§ Data entries:
..............................

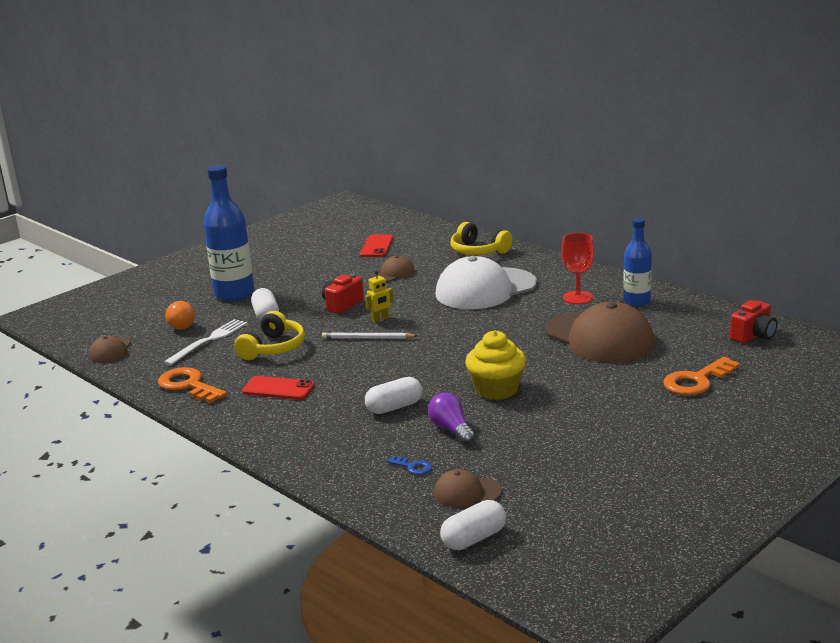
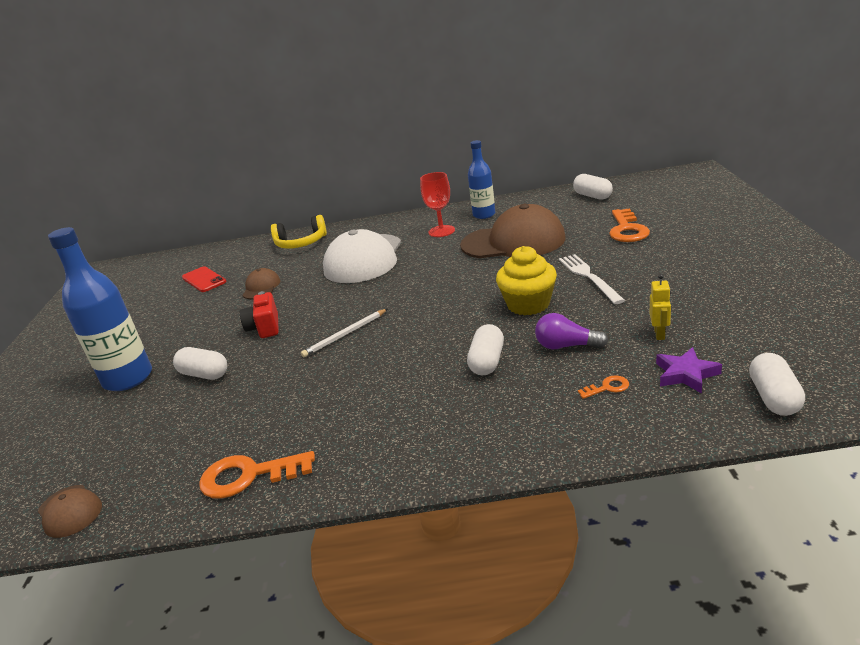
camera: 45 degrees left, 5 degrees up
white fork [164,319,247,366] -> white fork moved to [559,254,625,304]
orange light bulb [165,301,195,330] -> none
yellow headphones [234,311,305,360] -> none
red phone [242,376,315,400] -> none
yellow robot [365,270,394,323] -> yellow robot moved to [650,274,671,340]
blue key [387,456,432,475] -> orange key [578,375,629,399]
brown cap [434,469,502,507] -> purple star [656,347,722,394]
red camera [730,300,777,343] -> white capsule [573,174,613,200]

..............................

§ WHAT IS NEEDED: Reproduce the records verbatim, omitting all images they contain.

§ ANSWER FOR THIS EXERCISE:
camera: 45 degrees left, 5 degrees up
white fork [164,319,247,366] -> white fork moved to [559,254,625,304]
orange light bulb [165,301,195,330] -> none
yellow headphones [234,311,305,360] -> none
red phone [242,376,315,400] -> none
yellow robot [365,270,394,323] -> yellow robot moved to [650,274,671,340]
blue key [387,456,432,475] -> orange key [578,375,629,399]
brown cap [434,469,502,507] -> purple star [656,347,722,394]
red camera [730,300,777,343] -> white capsule [573,174,613,200]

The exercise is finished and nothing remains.